WHAT TO DO: Tally every line in the data that has the word "none" and report only the total.

DATA EXTRACTS:
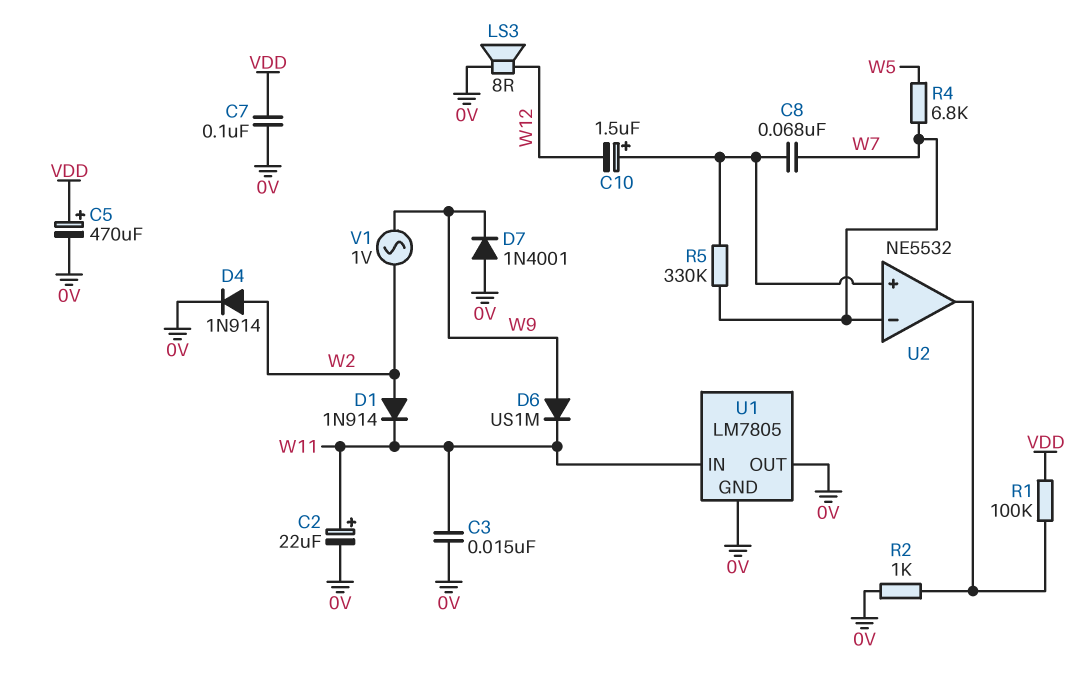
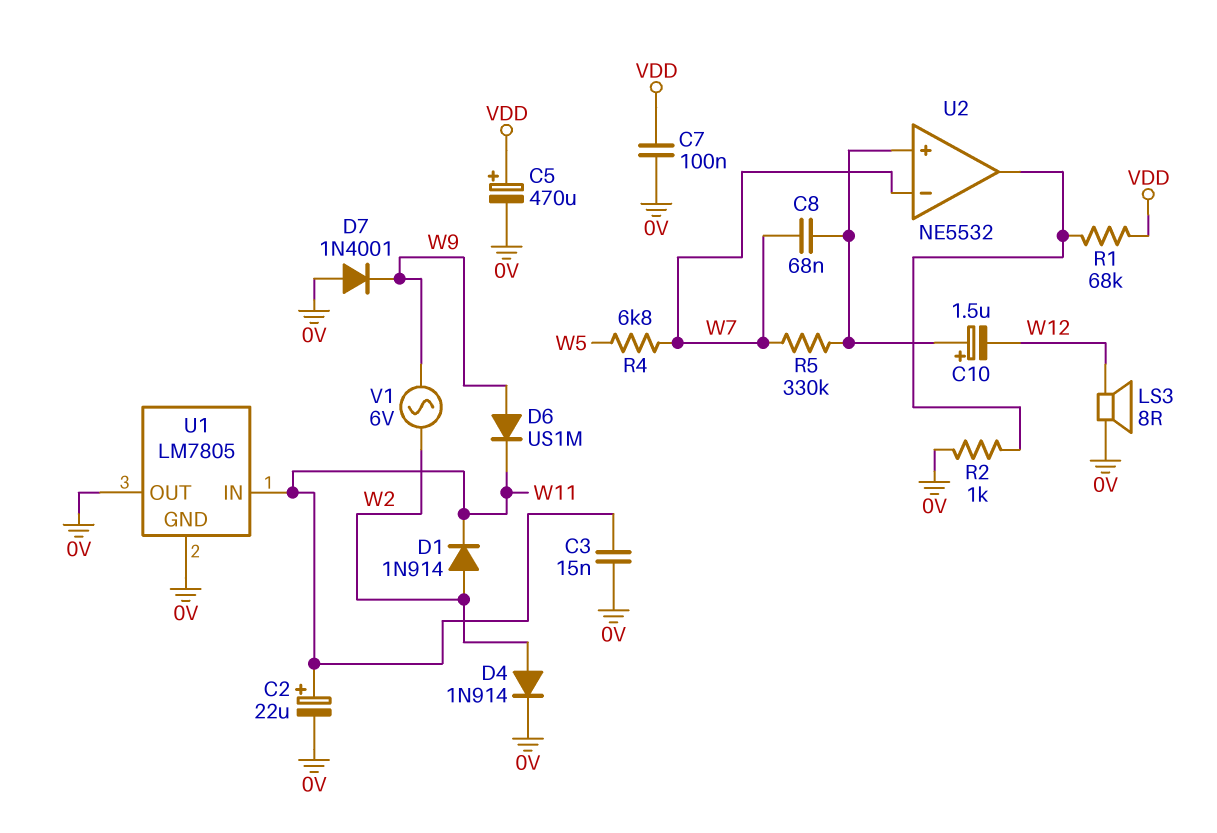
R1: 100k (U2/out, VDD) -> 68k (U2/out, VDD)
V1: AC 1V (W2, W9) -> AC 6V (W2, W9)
* * *
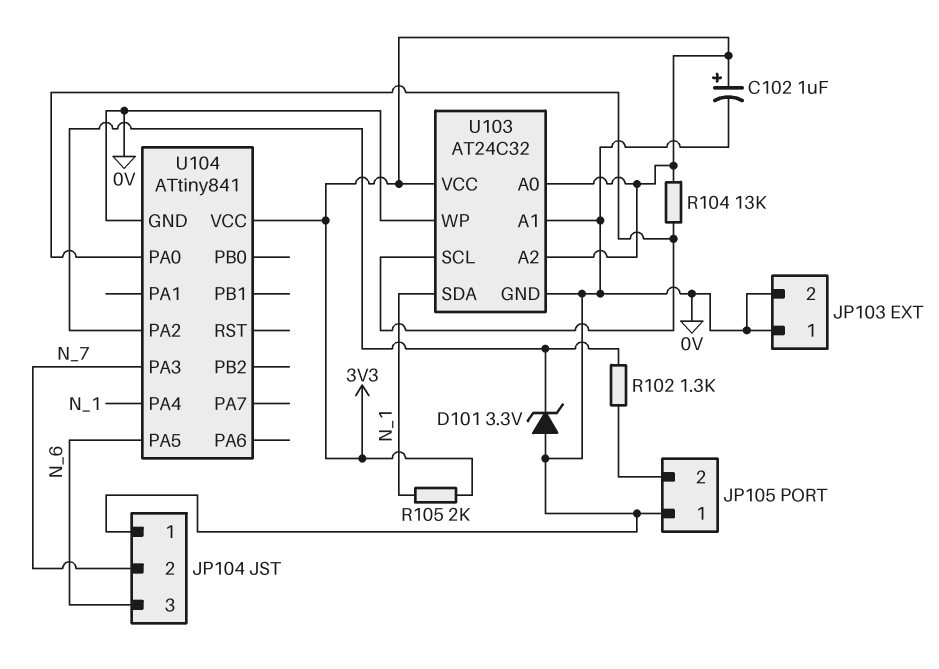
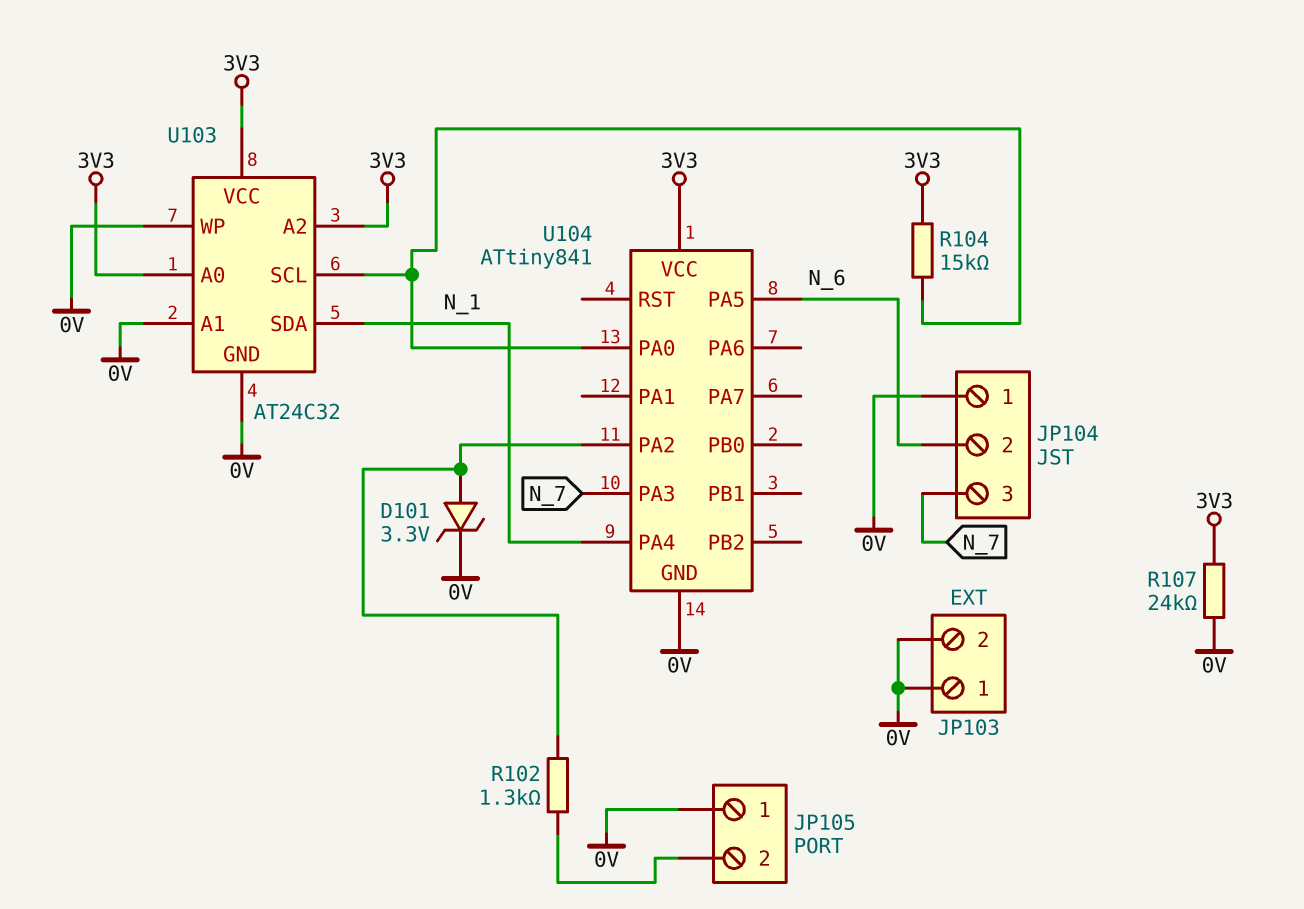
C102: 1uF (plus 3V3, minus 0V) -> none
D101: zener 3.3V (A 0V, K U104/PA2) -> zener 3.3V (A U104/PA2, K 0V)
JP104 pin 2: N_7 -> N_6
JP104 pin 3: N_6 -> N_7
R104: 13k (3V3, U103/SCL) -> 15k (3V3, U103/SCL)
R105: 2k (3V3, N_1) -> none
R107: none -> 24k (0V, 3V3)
---
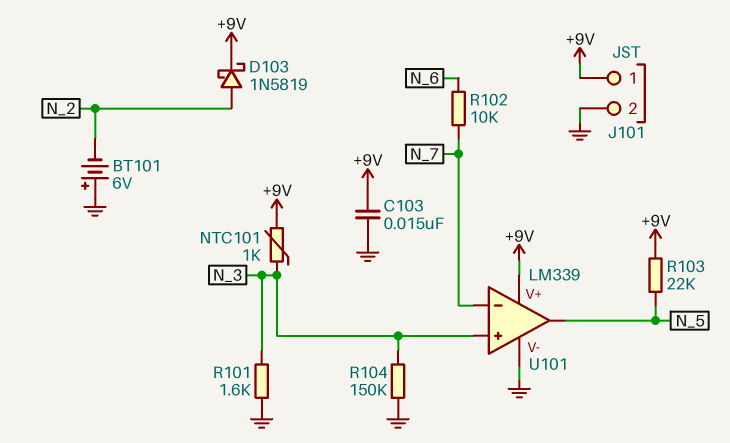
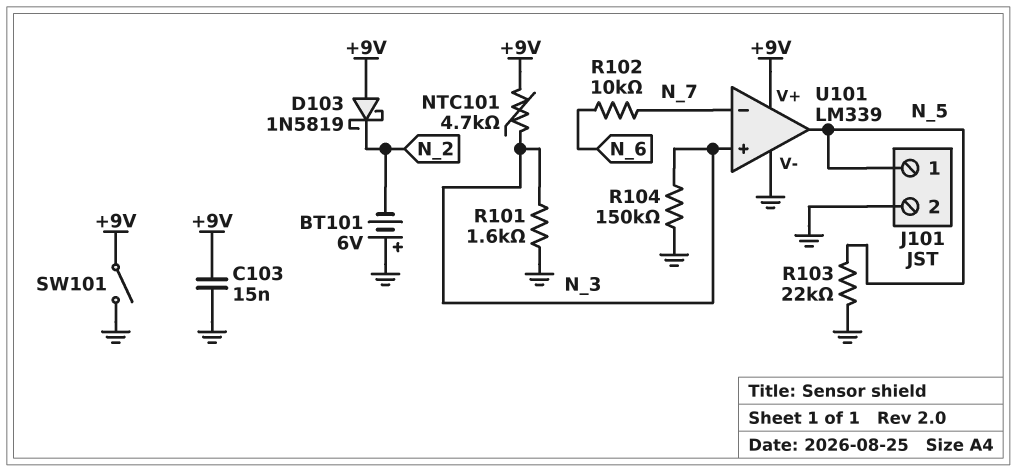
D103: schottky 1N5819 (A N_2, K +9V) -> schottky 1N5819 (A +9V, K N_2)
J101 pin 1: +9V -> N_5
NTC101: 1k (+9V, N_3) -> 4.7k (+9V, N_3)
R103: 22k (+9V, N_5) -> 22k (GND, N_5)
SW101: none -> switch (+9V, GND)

RESULT BELOW: 4